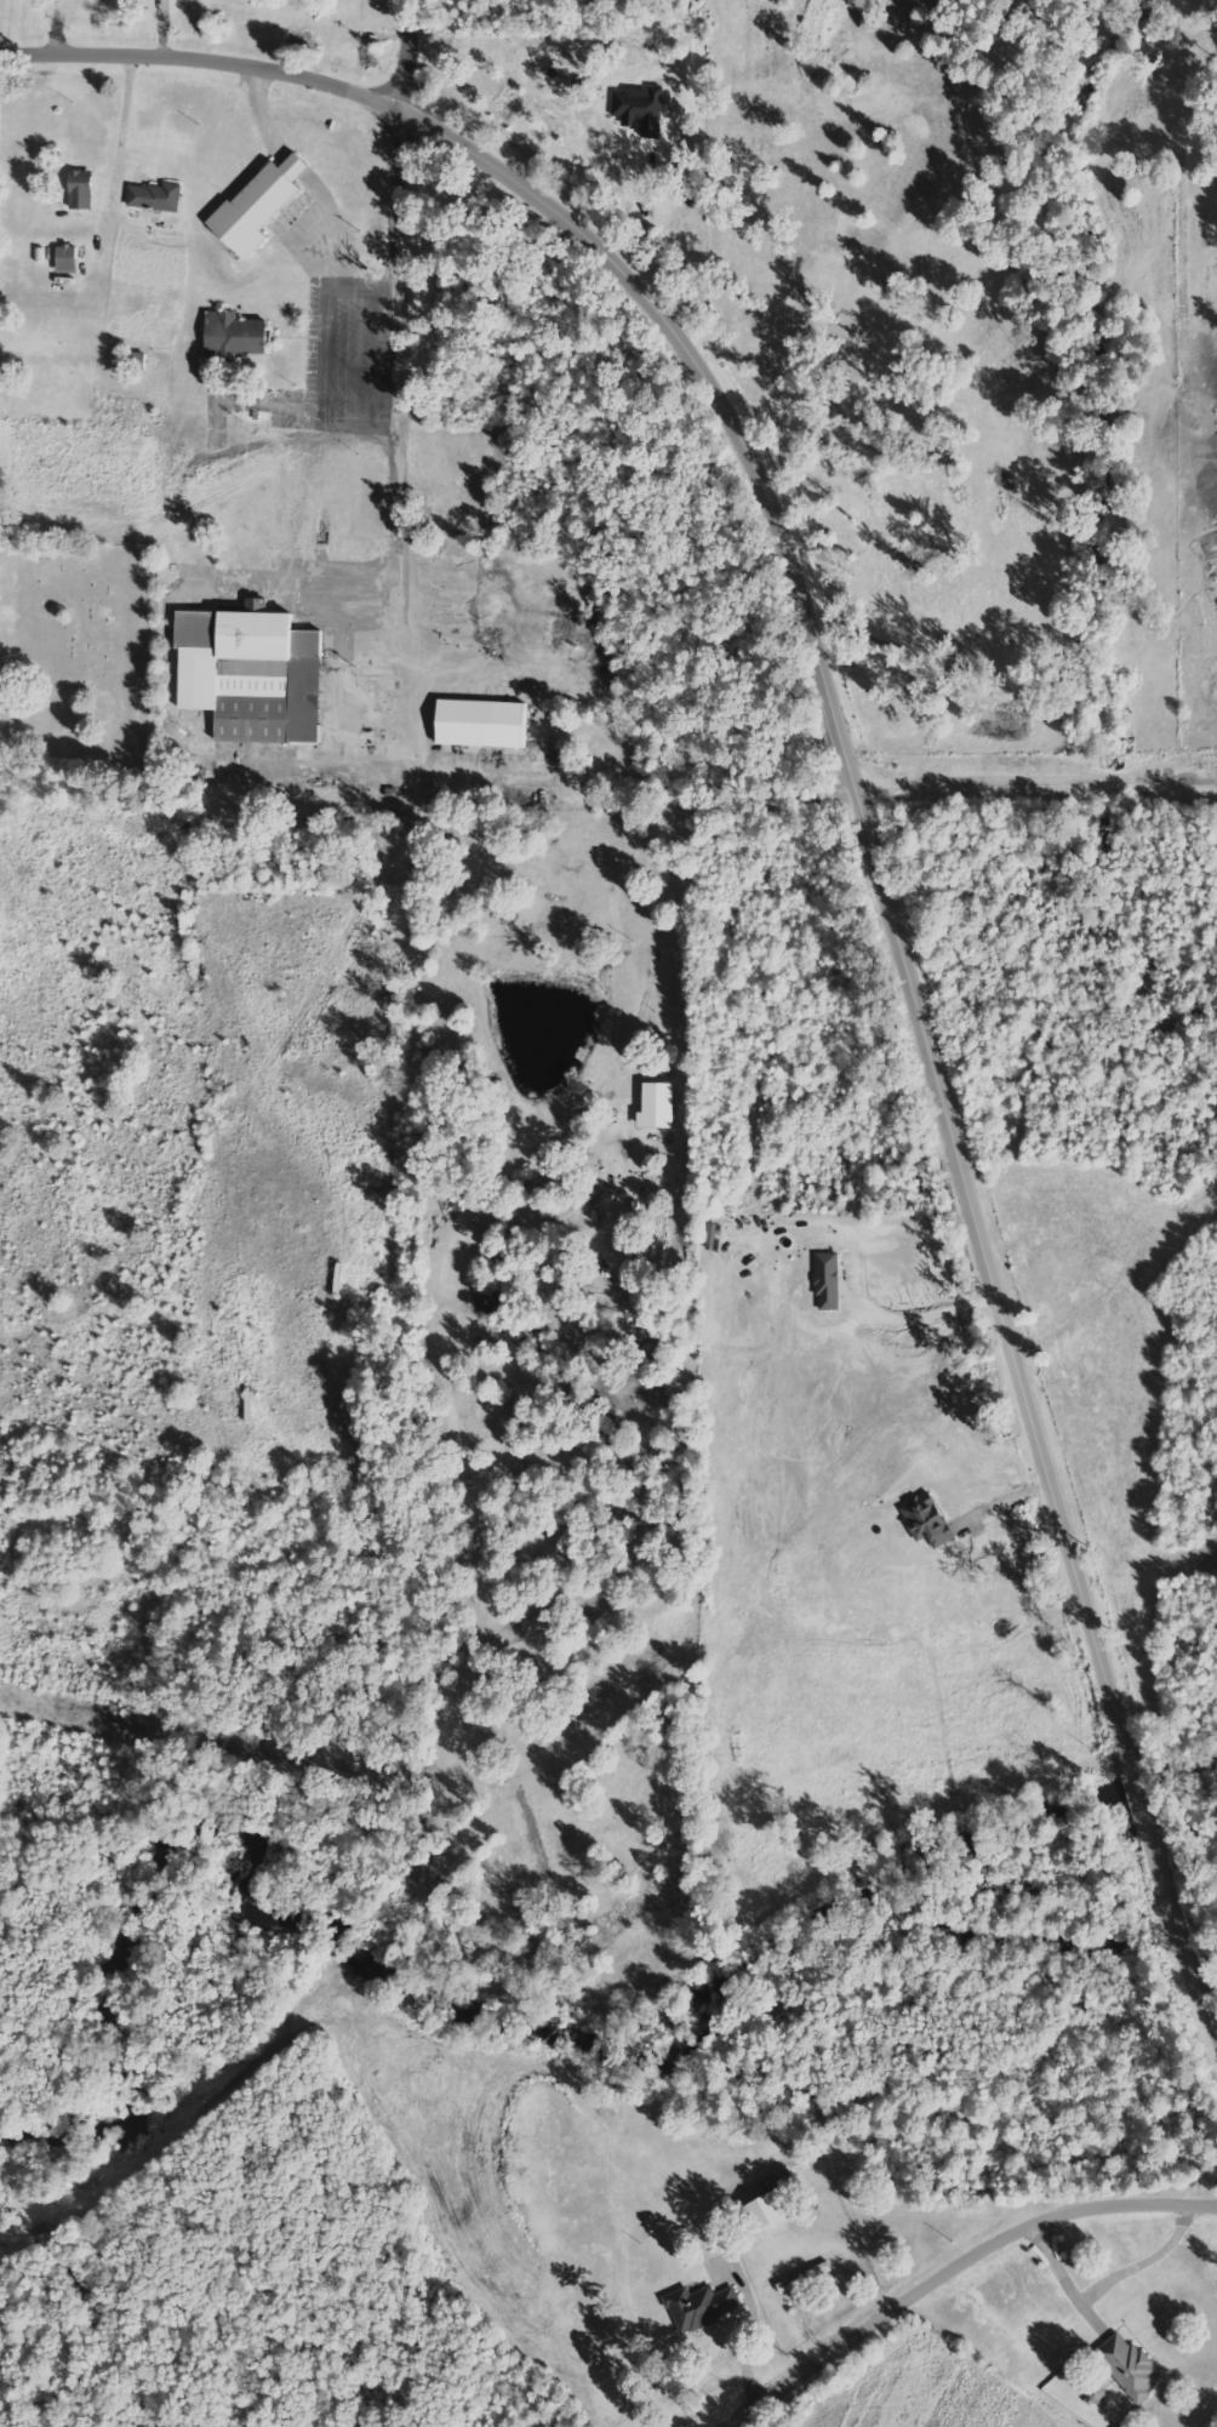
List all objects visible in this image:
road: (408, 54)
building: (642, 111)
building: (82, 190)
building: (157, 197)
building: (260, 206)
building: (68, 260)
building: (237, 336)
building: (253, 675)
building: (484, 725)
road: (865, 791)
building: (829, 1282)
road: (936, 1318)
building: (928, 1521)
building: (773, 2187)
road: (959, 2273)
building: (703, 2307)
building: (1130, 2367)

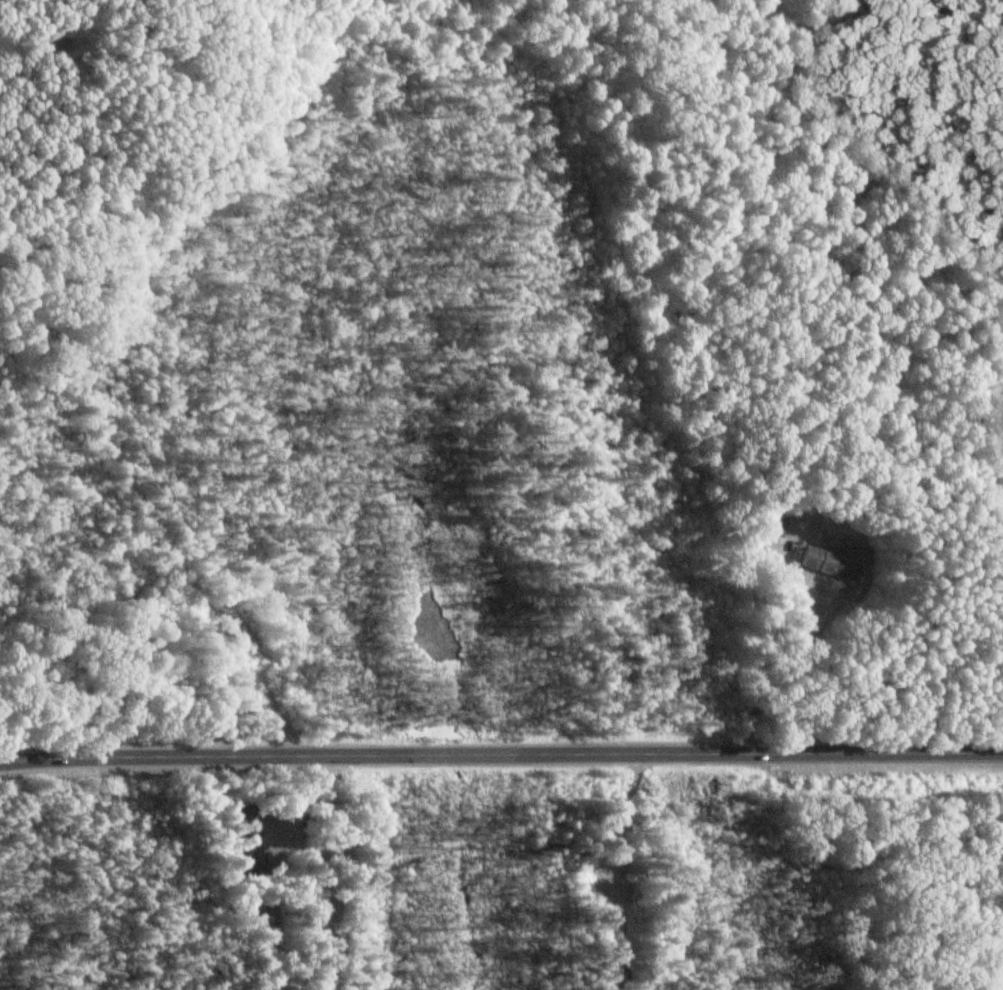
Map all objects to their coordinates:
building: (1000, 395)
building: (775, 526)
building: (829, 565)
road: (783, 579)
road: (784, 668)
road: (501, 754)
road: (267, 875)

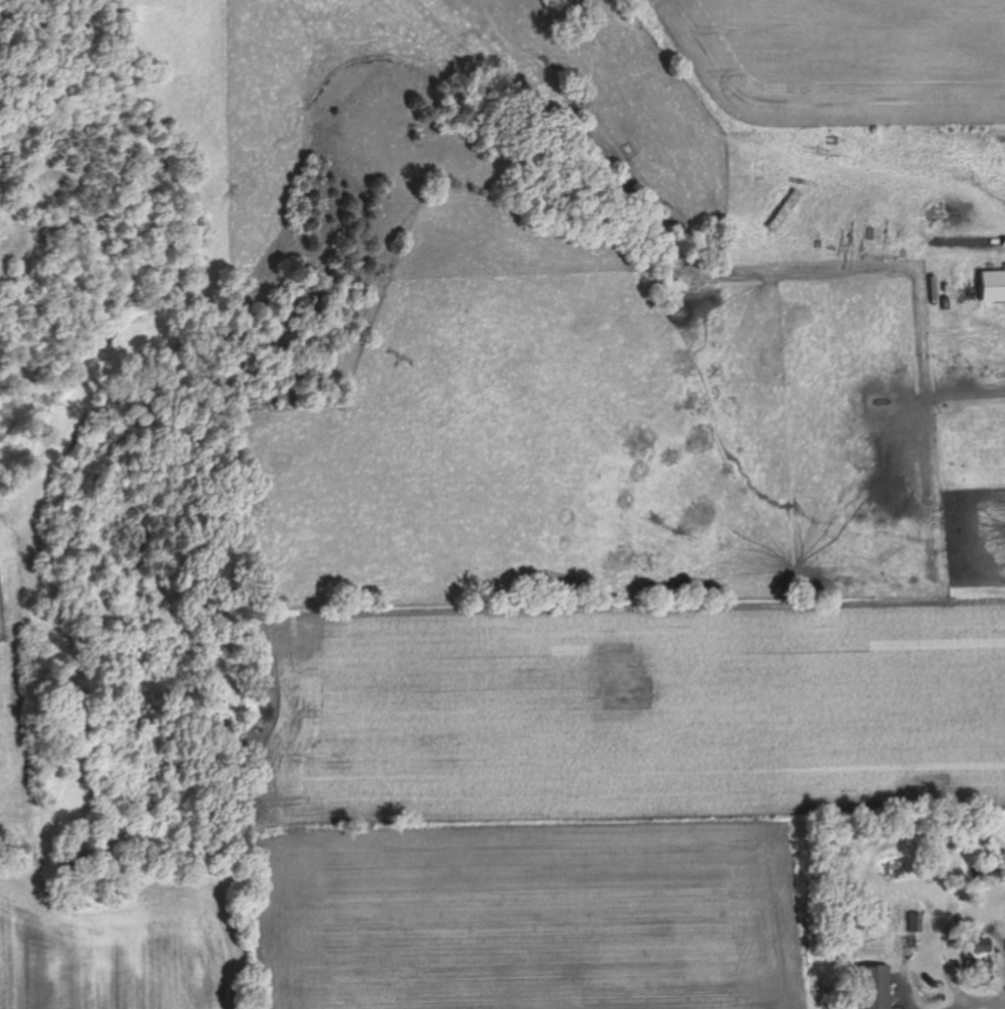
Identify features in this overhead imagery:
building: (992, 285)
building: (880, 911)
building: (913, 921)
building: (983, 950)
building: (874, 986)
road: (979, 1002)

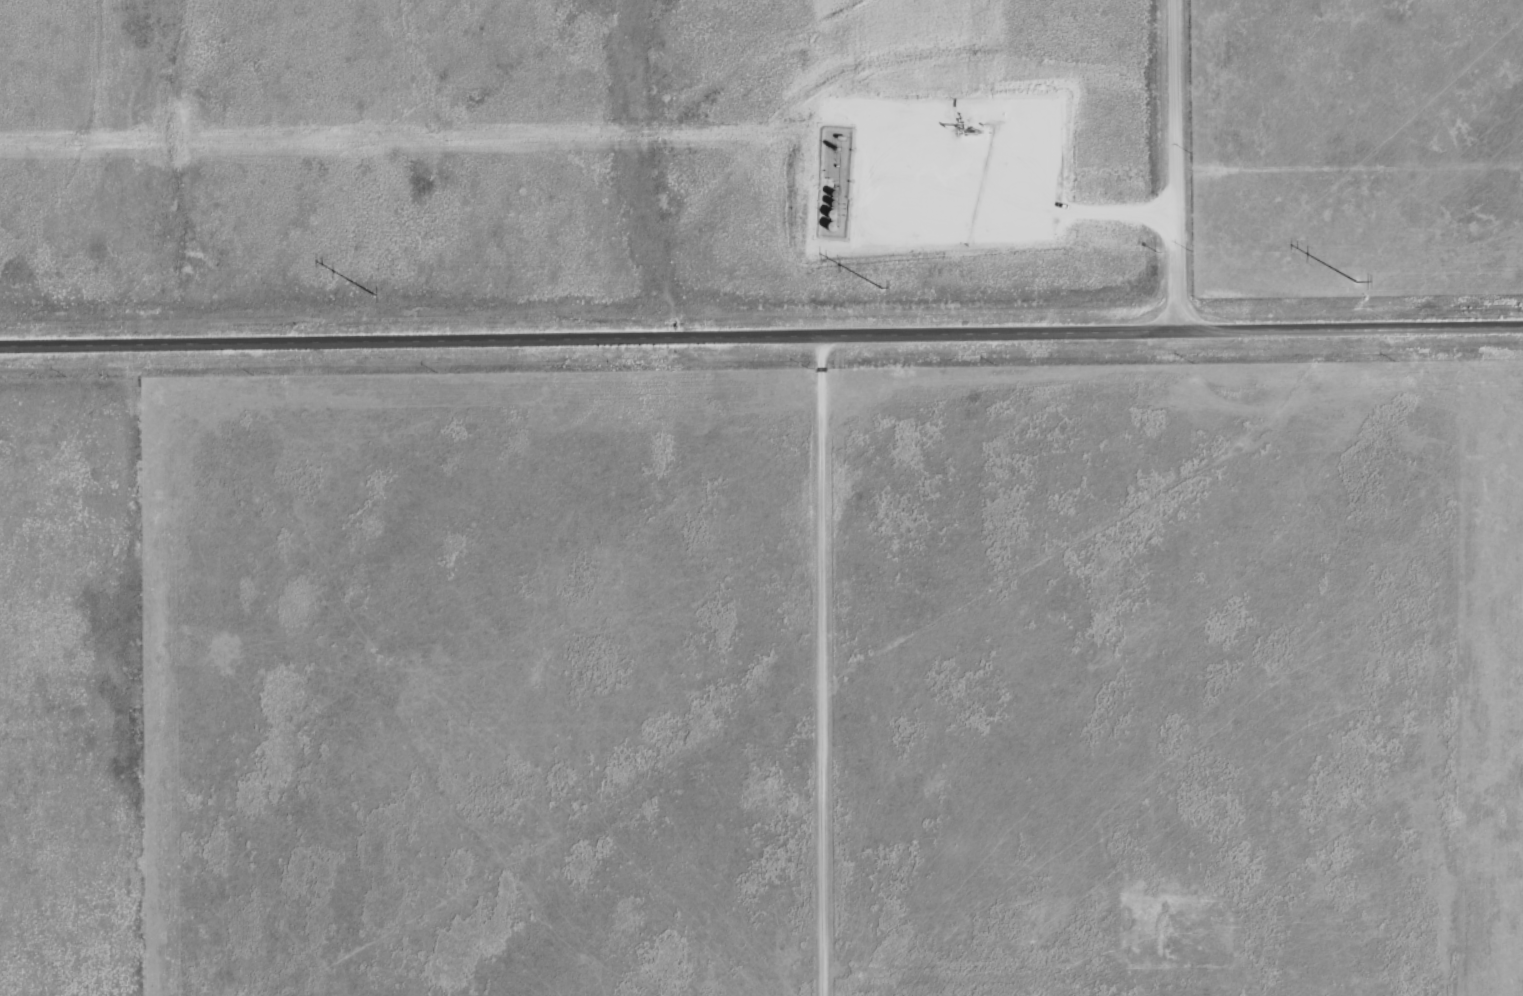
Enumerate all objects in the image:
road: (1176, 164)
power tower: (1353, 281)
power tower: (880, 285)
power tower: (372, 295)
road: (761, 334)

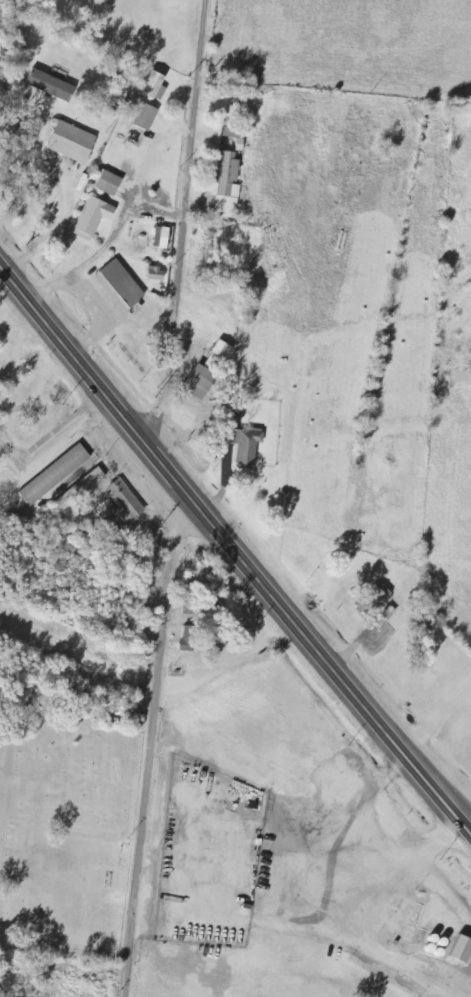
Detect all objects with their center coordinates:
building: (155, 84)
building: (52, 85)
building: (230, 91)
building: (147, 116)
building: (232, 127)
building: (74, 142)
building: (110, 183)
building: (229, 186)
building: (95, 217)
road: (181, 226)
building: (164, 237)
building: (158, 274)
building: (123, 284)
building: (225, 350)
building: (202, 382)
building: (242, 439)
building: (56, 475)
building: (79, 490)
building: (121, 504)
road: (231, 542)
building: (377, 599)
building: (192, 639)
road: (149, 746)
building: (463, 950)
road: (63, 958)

####

Your goal
Reproduce exactly the lines that run from the line holding "Enumerate all objects" through the final line of the entries, and omit every picture.

Task response
Enumerate all objects in the image:
road: (1176, 164)
power tower: (1353, 281)
power tower: (880, 285)
power tower: (372, 295)
road: (761, 334)

Detect all objects with their center coordinates:
building: (155, 84)
building: (52, 85)
building: (230, 91)
building: (147, 116)
building: (232, 127)
building: (74, 142)
building: (110, 183)
building: (229, 186)
building: (95, 217)
road: (181, 226)
building: (164, 237)
building: (158, 274)
building: (123, 284)
building: (225, 350)
building: (202, 382)
building: (242, 439)
building: (56, 475)
building: (79, 490)
building: (121, 504)
road: (231, 542)
building: (377, 599)
building: (192, 639)
road: (149, 746)
building: (463, 950)
road: (63, 958)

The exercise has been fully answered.